• [Work item]:
Your response must be made up of each line in the data below that contains the string "plane".

• [Records to process]:
Segment Open
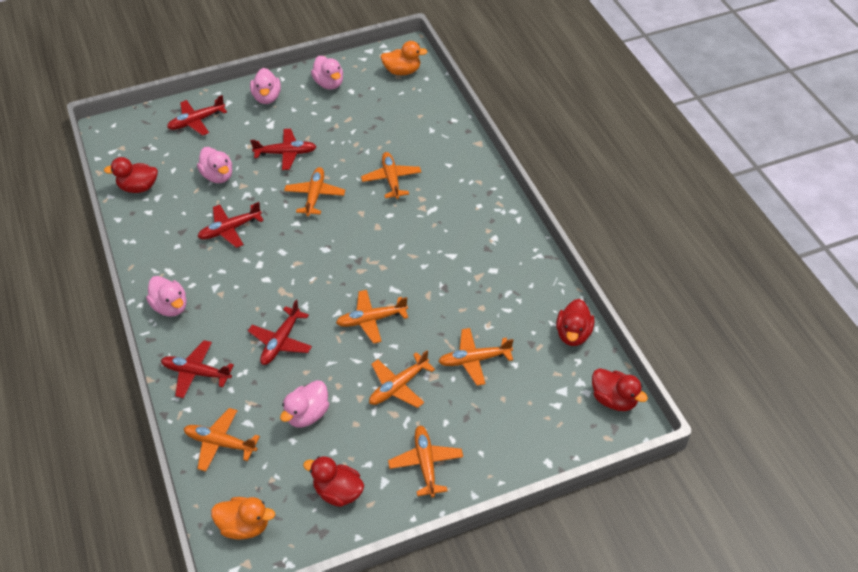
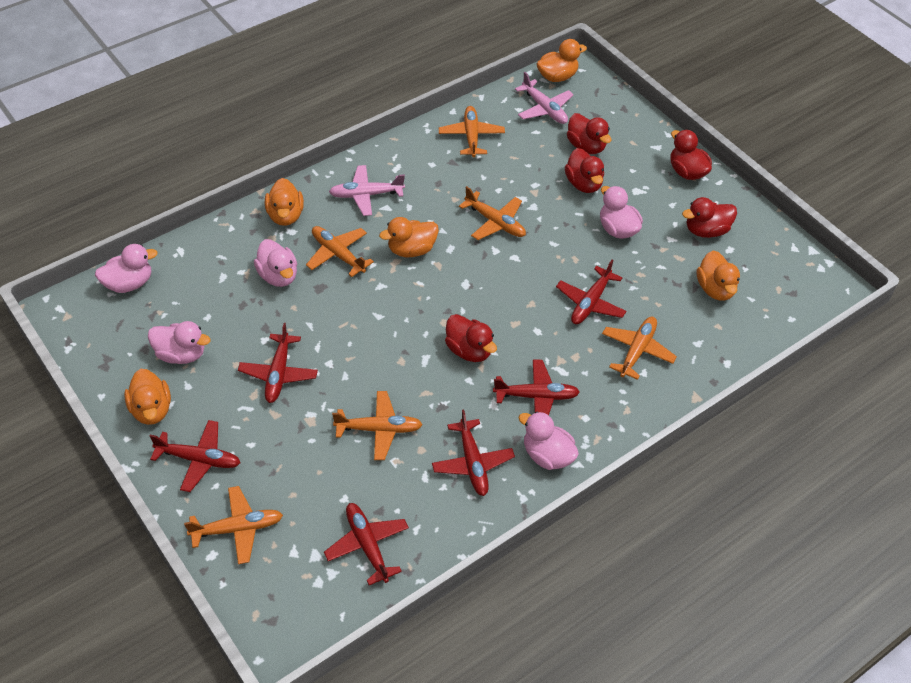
orange duck: 2 -> 5
orange plane: 7 -> 6
pink plane: 0 -> 2
red duck: 4 -> 5
red plane: 5 -> 6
Segment Closed
• [Response]:
orange plane: 7 -> 6
pink plane: 0 -> 2
red plane: 5 -> 6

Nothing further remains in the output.